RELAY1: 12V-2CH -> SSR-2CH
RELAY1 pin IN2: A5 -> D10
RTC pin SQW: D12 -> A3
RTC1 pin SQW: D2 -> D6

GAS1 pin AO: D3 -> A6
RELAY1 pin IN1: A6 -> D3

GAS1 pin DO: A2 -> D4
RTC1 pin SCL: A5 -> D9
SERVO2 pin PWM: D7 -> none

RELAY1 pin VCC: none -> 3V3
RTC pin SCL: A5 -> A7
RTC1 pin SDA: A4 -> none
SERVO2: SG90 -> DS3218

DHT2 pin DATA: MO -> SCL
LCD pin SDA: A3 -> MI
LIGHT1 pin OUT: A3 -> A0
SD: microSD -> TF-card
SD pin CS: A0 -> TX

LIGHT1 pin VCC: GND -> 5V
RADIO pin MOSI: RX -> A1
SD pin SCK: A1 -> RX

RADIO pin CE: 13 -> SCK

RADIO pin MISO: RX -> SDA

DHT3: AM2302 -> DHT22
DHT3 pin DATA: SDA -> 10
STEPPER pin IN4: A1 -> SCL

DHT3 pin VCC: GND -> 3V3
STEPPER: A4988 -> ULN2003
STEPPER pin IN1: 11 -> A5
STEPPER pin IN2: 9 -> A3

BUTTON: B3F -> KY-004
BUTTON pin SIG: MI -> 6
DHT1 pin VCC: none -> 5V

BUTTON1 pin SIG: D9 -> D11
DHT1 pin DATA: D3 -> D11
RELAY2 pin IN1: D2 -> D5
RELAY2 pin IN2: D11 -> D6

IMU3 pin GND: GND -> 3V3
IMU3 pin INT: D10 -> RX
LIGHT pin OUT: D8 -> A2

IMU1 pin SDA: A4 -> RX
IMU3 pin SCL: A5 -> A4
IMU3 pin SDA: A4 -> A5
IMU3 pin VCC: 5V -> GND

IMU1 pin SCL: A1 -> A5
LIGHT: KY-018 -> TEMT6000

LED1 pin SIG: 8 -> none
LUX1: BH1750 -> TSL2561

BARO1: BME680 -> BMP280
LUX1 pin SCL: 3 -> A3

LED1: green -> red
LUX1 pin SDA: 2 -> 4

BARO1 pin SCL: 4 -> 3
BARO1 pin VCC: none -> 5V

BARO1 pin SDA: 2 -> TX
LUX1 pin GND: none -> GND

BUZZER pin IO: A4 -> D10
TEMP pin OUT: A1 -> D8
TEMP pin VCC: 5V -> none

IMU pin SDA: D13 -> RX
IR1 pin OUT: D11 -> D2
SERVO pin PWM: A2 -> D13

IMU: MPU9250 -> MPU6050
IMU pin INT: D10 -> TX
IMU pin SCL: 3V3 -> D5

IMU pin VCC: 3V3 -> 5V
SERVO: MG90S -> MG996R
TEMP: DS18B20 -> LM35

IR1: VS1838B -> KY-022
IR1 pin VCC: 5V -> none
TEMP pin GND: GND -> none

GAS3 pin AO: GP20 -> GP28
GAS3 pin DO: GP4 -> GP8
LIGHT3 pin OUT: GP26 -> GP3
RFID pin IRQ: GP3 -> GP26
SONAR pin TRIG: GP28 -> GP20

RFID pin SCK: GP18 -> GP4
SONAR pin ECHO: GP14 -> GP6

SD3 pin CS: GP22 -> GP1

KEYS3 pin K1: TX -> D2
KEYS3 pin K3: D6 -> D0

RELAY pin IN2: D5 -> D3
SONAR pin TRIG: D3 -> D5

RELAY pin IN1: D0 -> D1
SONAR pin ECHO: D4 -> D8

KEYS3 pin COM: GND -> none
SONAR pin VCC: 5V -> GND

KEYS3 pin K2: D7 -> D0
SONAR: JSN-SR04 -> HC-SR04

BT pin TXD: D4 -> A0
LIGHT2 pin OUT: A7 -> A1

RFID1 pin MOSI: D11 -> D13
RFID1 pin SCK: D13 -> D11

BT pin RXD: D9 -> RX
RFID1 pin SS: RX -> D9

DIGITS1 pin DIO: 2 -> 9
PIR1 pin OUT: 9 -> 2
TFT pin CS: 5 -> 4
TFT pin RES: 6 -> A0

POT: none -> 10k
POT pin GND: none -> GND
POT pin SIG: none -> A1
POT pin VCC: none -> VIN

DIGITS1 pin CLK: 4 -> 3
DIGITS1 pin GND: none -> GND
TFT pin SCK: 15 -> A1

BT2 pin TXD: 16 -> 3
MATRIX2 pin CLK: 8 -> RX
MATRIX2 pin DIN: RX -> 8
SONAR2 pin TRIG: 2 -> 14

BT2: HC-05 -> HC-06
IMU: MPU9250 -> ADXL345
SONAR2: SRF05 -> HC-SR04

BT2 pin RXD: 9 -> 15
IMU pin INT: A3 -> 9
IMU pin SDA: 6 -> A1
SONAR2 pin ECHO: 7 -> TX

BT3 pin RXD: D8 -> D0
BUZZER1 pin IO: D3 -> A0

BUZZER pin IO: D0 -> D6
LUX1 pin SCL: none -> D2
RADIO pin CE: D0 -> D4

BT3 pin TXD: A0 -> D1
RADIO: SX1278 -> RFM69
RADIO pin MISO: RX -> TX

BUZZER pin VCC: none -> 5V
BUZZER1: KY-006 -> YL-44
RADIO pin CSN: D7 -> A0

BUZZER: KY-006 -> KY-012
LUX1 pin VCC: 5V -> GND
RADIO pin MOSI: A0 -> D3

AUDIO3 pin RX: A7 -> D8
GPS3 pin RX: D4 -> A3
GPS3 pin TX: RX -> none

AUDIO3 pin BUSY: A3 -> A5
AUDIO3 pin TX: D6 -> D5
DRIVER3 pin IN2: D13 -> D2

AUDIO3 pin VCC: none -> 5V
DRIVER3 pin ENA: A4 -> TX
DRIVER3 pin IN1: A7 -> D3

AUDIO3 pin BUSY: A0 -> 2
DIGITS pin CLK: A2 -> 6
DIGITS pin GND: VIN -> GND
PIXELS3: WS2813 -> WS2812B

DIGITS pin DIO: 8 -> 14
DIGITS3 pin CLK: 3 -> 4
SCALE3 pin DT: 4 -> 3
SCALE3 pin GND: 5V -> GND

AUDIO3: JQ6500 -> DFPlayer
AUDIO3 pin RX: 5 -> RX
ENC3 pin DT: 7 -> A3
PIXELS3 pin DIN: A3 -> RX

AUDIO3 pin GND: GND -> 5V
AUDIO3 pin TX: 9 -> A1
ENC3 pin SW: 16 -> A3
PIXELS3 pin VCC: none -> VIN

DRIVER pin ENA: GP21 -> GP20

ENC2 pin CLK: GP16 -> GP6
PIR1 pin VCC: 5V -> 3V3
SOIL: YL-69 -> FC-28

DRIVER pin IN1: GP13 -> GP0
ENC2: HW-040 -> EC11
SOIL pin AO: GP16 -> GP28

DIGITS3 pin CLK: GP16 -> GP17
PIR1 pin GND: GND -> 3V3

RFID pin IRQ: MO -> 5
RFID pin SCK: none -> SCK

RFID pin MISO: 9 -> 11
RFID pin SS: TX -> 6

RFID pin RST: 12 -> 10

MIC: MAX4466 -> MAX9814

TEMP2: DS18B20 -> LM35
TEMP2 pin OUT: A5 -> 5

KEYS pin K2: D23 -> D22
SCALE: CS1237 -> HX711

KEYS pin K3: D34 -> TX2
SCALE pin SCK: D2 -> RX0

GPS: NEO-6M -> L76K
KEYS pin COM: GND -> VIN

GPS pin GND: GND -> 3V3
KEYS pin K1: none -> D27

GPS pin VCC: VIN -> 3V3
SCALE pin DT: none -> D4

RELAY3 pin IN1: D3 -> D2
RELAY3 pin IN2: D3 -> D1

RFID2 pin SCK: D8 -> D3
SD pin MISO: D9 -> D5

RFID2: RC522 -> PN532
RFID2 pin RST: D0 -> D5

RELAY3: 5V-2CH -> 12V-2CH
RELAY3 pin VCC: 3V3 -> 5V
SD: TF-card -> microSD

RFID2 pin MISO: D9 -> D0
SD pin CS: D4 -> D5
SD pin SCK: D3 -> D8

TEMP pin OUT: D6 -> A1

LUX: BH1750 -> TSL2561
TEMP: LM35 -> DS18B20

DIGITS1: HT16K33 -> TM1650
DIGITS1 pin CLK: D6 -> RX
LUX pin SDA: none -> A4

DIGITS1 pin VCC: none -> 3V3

——

> _DIRECTIONS_
The answer is the run of lines above from the line containing "LIGHT2 pin OUT: A7 -> A1" through the line containing "SONAR2 pin ECHO: 7 -> TX", copied exactly and alone.

> _ANSWER SPACE_
LIGHT2 pin OUT: A7 -> A1

RFID1 pin MOSI: D11 -> D13
RFID1 pin SCK: D13 -> D11

BT pin RXD: D9 -> RX
RFID1 pin SS: RX -> D9

DIGITS1 pin DIO: 2 -> 9
PIR1 pin OUT: 9 -> 2
TFT pin CS: 5 -> 4
TFT pin RES: 6 -> A0

POT: none -> 10k
POT pin GND: none -> GND
POT pin SIG: none -> A1
POT pin VCC: none -> VIN

DIGITS1 pin CLK: 4 -> 3
DIGITS1 pin GND: none -> GND
TFT pin SCK: 15 -> A1

BT2 pin TXD: 16 -> 3
MATRIX2 pin CLK: 8 -> RX
MATRIX2 pin DIN: RX -> 8
SONAR2 pin TRIG: 2 -> 14

BT2: HC-05 -> HC-06
IMU: MPU9250 -> ADXL345
SONAR2: SRF05 -> HC-SR04

BT2 pin RXD: 9 -> 15
IMU pin INT: A3 -> 9
IMU pin SDA: 6 -> A1
SONAR2 pin ECHO: 7 -> TX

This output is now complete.